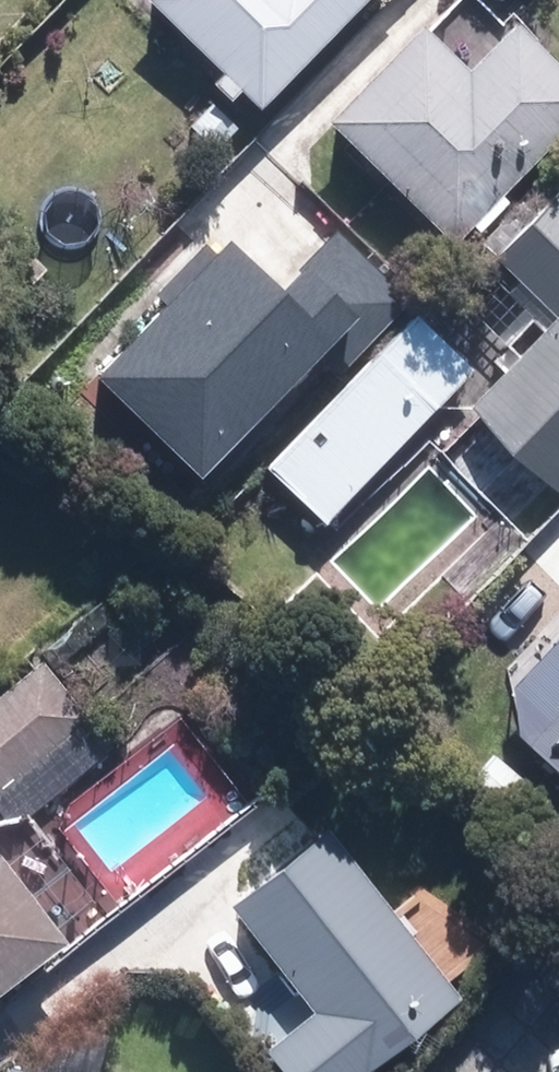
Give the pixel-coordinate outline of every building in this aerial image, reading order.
[(122,0),(203,85),(195,92),(227,125),(357,0),(122,0)] [(481,233),(511,201),(505,195),(558,139),(558,61),(513,14),(501,24),(480,0),(463,0),(332,123),(456,245),(474,226),(481,233)] [(558,486),(558,206),(543,191),(475,263),(541,326),(454,419),(543,503),(558,486)] [(403,303),(337,240),(284,294),(231,243),(219,256),(207,245),(160,294),(168,307),(99,378),(203,478),(306,371),(322,386),(403,303)] [(327,528),(477,373),(418,317),(268,472),(327,528)] [(32,667),(0,693),(0,787),(79,724),(32,667)] [(502,741),(558,794),(558,679),(502,741)] [(325,815),(228,892),(314,998),(263,1038),(291,1071),(354,1071),(462,985),(325,815)] [(44,949),(0,891),(0,983),(44,949)] [(9,1053),(3,1071),(74,1071),(9,1053)]
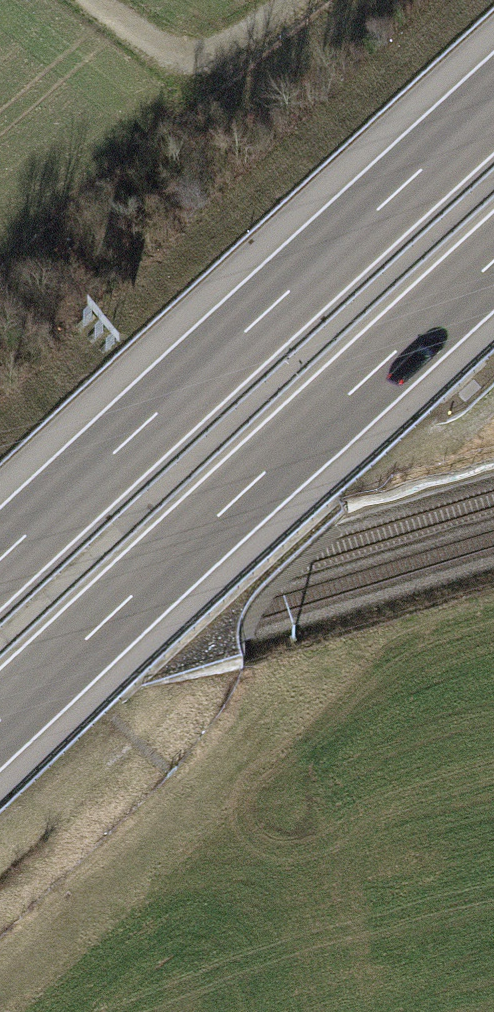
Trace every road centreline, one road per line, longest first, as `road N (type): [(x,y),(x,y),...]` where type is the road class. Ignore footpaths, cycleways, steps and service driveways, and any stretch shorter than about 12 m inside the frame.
road 1 (motorway): [(0,720),(493,261)]
road 2 (motorway): [(493,103),(0,558)]
road 3 (track): [(0,961),(246,714)]
road 4 (track): [(280,0),(234,37),(159,48),(91,0)]

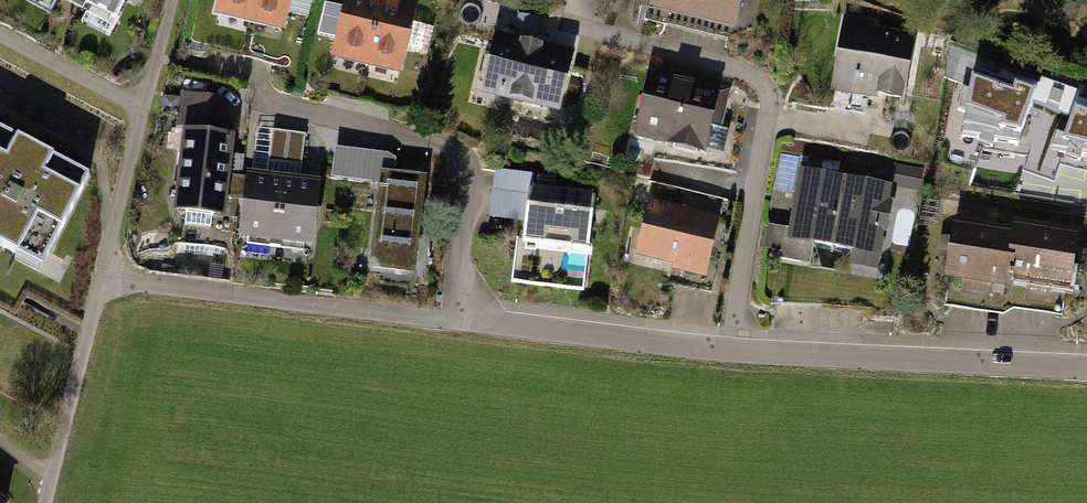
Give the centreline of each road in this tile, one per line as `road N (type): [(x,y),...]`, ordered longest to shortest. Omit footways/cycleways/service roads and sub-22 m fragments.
road 1 (residential): [(568,21),(760,80),(769,119),(735,351)]
road 2 (residential): [(735,351),(1086,365)]
road 3 (residential): [(0,28),(145,102),(103,284)]
road 4 (residential): [(426,322),(735,351)]

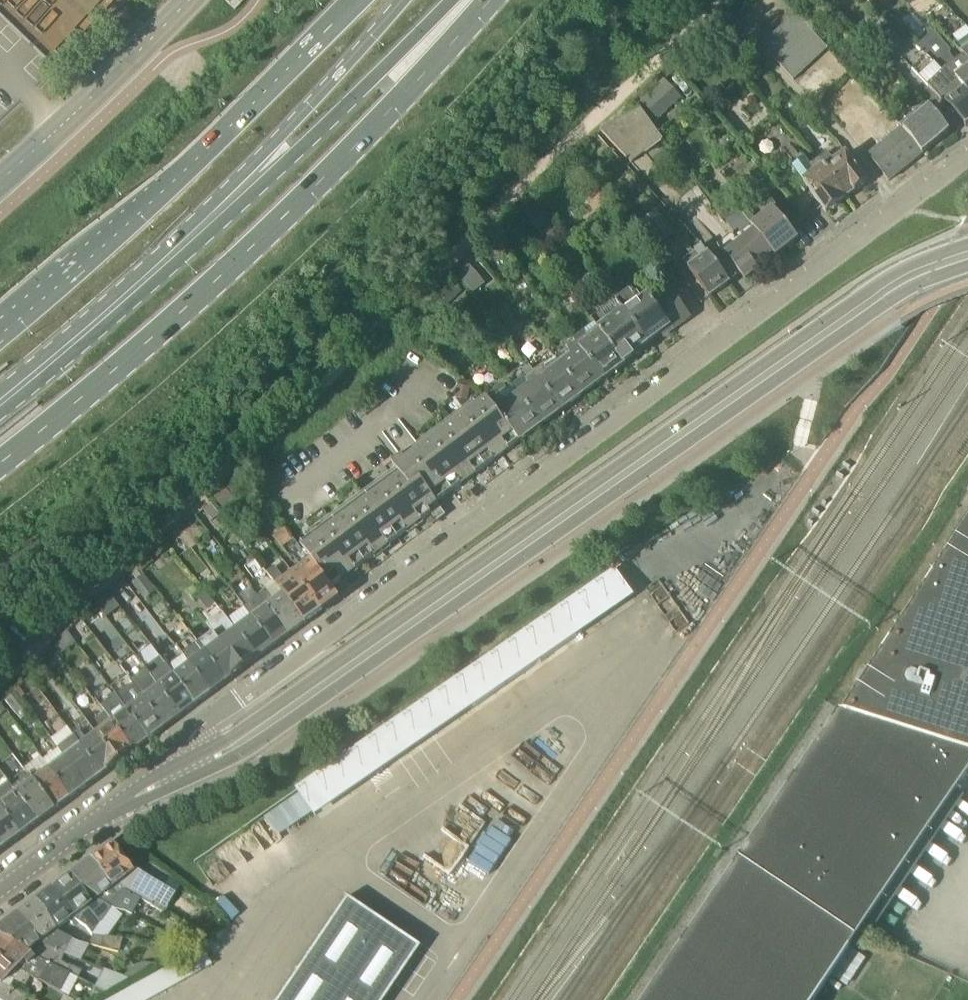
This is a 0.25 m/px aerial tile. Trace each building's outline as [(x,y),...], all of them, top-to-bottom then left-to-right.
[(796,13),(763,44),(794,78),(828,47),(796,13)] [(964,55),(956,62),(950,53),(952,51),(935,31),(917,47),(926,55),(925,56),(967,94),(967,59),(964,55)] [(956,47),(964,55),(967,59),(967,38),(956,47)] [(967,94),(925,56),(913,69),(946,105),(966,125),(965,125),(967,127),(967,94)] [(682,97),(666,81),(665,79),(641,102),(642,103),(659,120),(682,97)] [(605,107),(610,102),(604,96),(599,102),(605,107)] [(664,140),(653,124),(641,108),(602,131),(615,146),(633,164),(664,140)] [(900,125),(903,128),(923,153),(950,131),(931,108),(926,113),(923,109),(913,111),(915,113),(900,125)] [(923,153),(903,128),(869,156),(889,181),(923,153)] [(820,160),(849,197),(857,191),(863,188),(866,184),(869,182),(847,153),(835,163),(828,154),(820,160)] [(820,160),(812,166),(805,157),(792,166),(827,213),(830,211),(835,209),(839,204),(849,197),(820,160)] [(741,209),(728,192),(713,204),(726,221),(741,209)] [(765,244),(776,256),(799,238),(775,208),(753,226),(756,230),(755,231),(765,244)] [(660,245),(674,235),(658,212),(644,222),(660,245)] [(746,280),(776,256),(765,244),(755,231),(725,253),(728,258),(717,265),(731,283),(741,274),(746,280)] [(731,283),(717,265),(702,245),(683,260),(711,297),(731,283)] [(469,265),(460,275),(473,285),(482,275),(469,265)] [(449,304),(463,291),(453,280),(440,292),(449,304)] [(436,316),(449,304),(440,292),(426,305),(436,316)] [(690,316),(672,292),(655,305),(647,293),(642,297),(637,292),(632,296),(630,293),(618,301),(649,343),(661,334),(663,336),(674,329),(690,316)] [(593,319),(596,323),(626,363),(626,362),(626,361),(633,355),(634,354),(637,355),(643,351),(643,348),(649,343),(618,301),(593,319)] [(605,379),(626,363),(596,323),(575,339),(579,344),(605,379)] [(605,379),(579,344),(570,351),(568,349),(556,358),(584,395),(604,379),(605,379)] [(584,395),(556,358),(542,368),(544,371),(537,376),(563,410),(584,395)] [(563,410),(537,376),(531,368),(524,373),(526,377),(512,387),(514,389),(542,426),(563,410)] [(459,385),(456,397),(468,400),(471,388),(459,385)] [(520,442),(542,426),(514,389),(501,399),(503,401),(494,408),(520,442)] [(489,401),(407,462),(404,458),(394,465),(400,474),(301,548),(333,588),(432,514),(437,522),(444,517),(438,503),(520,442),(494,408),(489,401)] [(223,507),(235,498),(227,489),(216,498),(223,507)] [(213,520),(220,515),(212,504),(205,509),(213,520)] [(967,652),(967,521),(843,712),(967,751),(967,671),(962,669),(967,652)] [(301,548),(296,542),(284,551),(293,562),(295,560),(303,570),(296,575),(323,610),(340,597),(333,588),(301,548)] [(289,635),(305,624),(283,596),(268,575),(269,575),(257,559),(246,567),(254,578),(249,582),(289,635)] [(285,563),(269,575),(268,575),(283,596),(305,624),(323,610),(296,575),(295,576),(285,563)] [(276,831),(640,601),(622,572),(258,802),(276,831)] [(144,575),(133,583),(146,599),(157,591),(144,575)] [(249,582),(245,577),(230,588),(273,647),(289,635),(249,582)] [(258,658),(273,647),(230,588),(224,593),(235,608),(225,614),(258,658)] [(199,598),(208,610),(217,604),(214,600),(213,600),(207,592),(199,598)] [(217,604),(208,610),(205,613),(211,622),(208,625),(215,635),(216,635),(243,670),(258,659),(258,658),(225,614),(217,604)] [(181,636),(188,631),(182,622),(175,628),(181,636)] [(173,642),(177,648),(186,660),(212,693),(226,682),(200,647),(196,641),(192,636),(188,631),(181,636),(173,642)] [(215,635),(200,647),(226,682),(233,677),(233,678),(243,670),(216,635),(215,635)] [(145,665),(143,667),(180,717),(196,705),(171,671),(173,670),(152,641),(136,653),(145,665)] [(186,660),(173,670),(171,671),(196,705),(212,693),(186,660)] [(165,728),(180,717),(143,667),(127,678),(165,728)] [(127,678),(112,690),(149,740),(165,728),(127,678)] [(104,685),(91,694),(134,751),(149,740),(112,690),(111,689),(109,691),(104,685)] [(91,694),(91,695),(88,691),(82,696),(77,699),(94,721),(90,724),(98,735),(97,736),(118,763),(134,751),(91,694)] [(35,714),(18,693),(8,701),(24,722),(35,714)] [(843,712),(839,710),(643,999),(815,999),(967,774),(967,751),(843,712)] [(52,739),(66,758),(87,786),(103,774),(75,737),(76,735),(61,714),(47,724),(56,736),(52,739)] [(80,732),(76,735),(75,737),(103,774),(118,763),(97,736),(88,742),(80,732)] [(72,798),(51,770),(42,758),(26,769),(27,770),(56,809),(72,798)] [(72,798),(87,786),(66,758),(51,770),(72,798)] [(40,822),(56,809),(27,770),(10,783),(40,822)] [(10,783),(9,781),(0,788),(0,803),(2,806),(1,806),(22,834),(40,822),(10,783)] [(22,834),(1,806),(0,807),(0,840),(5,847),(22,834)] [(89,860),(116,897),(109,902),(111,905),(110,906),(116,909),(124,910),(131,915),(139,899),(146,903),(164,912),(174,896),(162,889),(169,877),(153,865),(139,884),(131,874),(110,845),(89,860)] [(109,902),(116,897),(89,860),(69,876),(80,890),(110,906),(111,905),(109,902)] [(79,922),(85,928),(91,935),(111,907),(109,906),(110,906),(80,890),(69,876),(51,889),(73,918),(79,922)] [(51,889),(34,902),(56,931),(68,923),(71,928),(79,922),(73,918),(51,889)] [(415,951),(416,951),(419,947),(346,898),(343,902),(344,902),(278,999),(382,999),(415,951)] [(39,944),(43,946),(49,950),(49,949),(54,952),(56,950),(63,954),(72,939),(56,931),(34,902),(16,915),(39,944)] [(43,946),(39,944),(16,915),(0,928),(0,941),(60,970),(76,979),(77,977),(81,970),(69,964),(68,966),(60,962),(63,954),(56,950),(54,952),(49,949),(49,950),(43,946)] [(92,935),(90,945),(118,952),(122,939),(92,935)] [(76,979),(60,970),(0,941),(0,962),(28,976),(28,975),(59,990),(68,995),(76,979)] [(212,965),(203,949),(104,999),(144,999),(212,965)] [(28,976),(0,962),(0,984),(25,997),(26,995),(24,994),(28,986),(24,984),(28,976)] [(131,980),(124,977),(104,970),(94,987),(106,994),(131,980)] [(25,997),(0,984),(0,996),(8,999),(24,999),(25,997)]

Work task: In the records above, find each line that mentions the word "Trace", and copy it.

Task output:
Trace every road centreline, one road per line, longest first, as `road N (type): [(x,y),(x,y),...]` where type is the road class. Ignore footpaths, cycleways, steps and service driveways, and any stretch shorter than about 12 m inside the frame.
This is a 0.25 m/px aerial tile. Trace each building's outline as [(x,y),...], all of them, top-to-bottom then left-to-right.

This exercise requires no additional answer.